Segment Start: Dataset excerpts

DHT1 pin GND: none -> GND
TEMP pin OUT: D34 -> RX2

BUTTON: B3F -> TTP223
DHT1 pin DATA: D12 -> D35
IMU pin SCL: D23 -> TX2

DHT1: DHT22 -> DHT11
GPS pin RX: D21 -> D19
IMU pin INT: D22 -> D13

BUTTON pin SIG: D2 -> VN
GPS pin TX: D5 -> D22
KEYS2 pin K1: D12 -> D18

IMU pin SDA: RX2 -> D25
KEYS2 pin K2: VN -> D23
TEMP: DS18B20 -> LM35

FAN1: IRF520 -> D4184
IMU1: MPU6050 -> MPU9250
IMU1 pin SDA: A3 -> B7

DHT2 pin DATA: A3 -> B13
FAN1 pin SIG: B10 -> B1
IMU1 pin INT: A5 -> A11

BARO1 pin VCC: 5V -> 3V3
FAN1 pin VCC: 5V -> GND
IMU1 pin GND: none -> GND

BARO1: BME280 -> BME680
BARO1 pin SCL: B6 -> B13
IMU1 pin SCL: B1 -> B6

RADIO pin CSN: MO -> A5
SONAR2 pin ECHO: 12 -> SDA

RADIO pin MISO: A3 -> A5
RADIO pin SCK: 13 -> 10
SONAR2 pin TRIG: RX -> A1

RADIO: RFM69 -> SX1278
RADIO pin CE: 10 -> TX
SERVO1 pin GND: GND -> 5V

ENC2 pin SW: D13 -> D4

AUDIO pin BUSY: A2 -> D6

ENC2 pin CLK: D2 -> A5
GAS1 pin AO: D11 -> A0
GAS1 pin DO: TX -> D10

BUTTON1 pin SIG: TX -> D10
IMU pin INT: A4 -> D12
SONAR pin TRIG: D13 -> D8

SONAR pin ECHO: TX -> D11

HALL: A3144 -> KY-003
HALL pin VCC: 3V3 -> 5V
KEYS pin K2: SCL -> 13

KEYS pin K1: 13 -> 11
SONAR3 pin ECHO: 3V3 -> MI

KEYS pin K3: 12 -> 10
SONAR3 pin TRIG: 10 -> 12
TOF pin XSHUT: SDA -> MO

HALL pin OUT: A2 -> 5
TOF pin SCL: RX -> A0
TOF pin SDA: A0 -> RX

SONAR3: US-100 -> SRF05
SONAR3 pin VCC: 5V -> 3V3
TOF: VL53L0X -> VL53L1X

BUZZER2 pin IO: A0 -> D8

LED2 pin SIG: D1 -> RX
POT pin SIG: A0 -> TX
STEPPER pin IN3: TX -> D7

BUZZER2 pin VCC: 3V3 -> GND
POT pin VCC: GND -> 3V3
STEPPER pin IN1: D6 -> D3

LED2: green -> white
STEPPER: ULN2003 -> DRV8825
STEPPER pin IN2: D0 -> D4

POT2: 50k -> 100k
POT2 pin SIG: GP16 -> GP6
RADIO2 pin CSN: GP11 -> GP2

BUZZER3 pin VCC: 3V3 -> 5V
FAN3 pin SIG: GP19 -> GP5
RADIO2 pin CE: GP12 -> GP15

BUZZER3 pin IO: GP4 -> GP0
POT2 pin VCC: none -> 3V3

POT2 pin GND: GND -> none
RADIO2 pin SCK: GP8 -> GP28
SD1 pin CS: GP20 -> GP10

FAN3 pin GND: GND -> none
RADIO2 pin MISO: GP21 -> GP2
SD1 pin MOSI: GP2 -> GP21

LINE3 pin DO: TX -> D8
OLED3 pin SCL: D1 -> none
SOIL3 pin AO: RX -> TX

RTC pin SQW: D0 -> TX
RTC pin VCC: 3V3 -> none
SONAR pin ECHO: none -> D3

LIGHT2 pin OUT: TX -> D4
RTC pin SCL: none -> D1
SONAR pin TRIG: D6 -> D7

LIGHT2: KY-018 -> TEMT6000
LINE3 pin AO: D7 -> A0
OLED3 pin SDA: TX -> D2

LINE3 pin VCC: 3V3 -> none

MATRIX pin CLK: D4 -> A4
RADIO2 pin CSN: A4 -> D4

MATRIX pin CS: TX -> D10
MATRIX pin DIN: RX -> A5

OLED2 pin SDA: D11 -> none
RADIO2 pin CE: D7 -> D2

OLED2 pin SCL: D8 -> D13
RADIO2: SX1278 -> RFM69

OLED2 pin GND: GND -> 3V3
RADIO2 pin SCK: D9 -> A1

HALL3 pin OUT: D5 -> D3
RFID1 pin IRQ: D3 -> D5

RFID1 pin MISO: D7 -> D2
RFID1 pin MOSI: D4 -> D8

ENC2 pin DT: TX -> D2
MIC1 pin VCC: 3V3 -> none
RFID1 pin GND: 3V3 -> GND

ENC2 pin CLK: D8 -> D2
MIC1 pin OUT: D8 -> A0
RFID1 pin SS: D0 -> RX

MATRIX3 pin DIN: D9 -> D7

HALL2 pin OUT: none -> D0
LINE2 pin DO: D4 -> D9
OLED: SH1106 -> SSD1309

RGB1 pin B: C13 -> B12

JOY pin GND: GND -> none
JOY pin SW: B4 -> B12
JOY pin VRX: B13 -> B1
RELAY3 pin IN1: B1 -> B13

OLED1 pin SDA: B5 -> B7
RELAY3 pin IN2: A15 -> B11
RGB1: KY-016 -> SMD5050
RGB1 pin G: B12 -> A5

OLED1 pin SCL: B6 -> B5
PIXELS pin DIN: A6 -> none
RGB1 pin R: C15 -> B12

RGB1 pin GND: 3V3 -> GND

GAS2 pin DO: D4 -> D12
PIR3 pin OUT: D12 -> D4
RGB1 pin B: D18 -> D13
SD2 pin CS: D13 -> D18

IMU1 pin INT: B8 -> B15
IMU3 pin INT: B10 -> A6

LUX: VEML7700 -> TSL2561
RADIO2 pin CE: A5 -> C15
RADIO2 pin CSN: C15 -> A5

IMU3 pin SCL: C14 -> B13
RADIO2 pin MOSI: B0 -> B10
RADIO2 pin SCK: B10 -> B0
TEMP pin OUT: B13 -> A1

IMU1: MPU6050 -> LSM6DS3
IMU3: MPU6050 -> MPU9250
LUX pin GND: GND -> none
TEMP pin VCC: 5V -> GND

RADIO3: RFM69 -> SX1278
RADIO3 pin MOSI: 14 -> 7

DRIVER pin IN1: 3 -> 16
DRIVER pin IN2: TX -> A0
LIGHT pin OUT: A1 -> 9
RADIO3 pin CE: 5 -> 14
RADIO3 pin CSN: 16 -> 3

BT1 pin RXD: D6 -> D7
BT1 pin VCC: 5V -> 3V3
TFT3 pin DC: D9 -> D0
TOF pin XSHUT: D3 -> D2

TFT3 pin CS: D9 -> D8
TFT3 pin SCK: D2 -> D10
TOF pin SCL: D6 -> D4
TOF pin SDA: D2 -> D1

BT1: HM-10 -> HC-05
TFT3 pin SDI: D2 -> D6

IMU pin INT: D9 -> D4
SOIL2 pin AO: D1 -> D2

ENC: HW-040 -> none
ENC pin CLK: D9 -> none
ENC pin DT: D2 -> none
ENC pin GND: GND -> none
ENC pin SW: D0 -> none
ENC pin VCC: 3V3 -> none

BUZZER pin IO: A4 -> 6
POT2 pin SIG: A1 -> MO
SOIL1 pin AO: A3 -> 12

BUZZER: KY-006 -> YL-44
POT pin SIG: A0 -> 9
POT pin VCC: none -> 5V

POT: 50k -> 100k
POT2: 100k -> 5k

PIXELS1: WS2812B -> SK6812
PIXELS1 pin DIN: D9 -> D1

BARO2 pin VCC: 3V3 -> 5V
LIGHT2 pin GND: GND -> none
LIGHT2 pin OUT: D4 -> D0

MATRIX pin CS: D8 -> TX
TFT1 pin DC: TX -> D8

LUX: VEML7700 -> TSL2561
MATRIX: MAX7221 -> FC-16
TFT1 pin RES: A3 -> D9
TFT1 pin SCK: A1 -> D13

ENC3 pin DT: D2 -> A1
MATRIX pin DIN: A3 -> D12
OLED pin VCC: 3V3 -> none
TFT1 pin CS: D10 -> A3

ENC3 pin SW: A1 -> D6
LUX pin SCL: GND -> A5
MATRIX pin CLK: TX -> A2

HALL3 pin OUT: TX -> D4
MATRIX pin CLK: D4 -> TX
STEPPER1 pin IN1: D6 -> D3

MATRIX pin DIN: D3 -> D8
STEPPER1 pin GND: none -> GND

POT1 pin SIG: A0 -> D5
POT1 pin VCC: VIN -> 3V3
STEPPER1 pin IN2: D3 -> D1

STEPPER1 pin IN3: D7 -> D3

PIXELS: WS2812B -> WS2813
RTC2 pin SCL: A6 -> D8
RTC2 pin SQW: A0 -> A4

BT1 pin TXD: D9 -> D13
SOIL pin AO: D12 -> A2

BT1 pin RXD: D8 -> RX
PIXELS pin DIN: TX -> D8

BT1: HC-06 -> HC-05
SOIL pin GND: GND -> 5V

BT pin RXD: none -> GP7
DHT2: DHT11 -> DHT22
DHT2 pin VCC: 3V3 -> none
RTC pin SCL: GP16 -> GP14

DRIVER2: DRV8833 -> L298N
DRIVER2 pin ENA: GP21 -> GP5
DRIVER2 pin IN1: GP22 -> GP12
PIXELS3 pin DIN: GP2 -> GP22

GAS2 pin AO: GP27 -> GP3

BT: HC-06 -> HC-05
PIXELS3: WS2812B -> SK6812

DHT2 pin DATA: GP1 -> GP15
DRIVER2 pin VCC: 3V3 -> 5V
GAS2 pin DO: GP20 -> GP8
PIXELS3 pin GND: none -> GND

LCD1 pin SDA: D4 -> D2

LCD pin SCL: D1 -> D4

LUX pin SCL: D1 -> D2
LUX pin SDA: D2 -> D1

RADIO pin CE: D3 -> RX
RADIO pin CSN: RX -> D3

Segment End: Dataset excerpts

§ Problem to work on
The range runs from the line above containing "OLED3 pin SCL: D1 -> none" to the line containing "LINE3 pin VCC: 3V3 -> none", inclusive. Restate those lines word for word and no others.

§ Exercise result
OLED3 pin SCL: D1 -> none
SOIL3 pin AO: RX -> TX

RTC pin SQW: D0 -> TX
RTC pin VCC: 3V3 -> none
SONAR pin ECHO: none -> D3

LIGHT2 pin OUT: TX -> D4
RTC pin SCL: none -> D1
SONAR pin TRIG: D6 -> D7

LIGHT2: KY-018 -> TEMT6000
LINE3 pin AO: D7 -> A0
OLED3 pin SDA: TX -> D2

LINE3 pin VCC: 3V3 -> none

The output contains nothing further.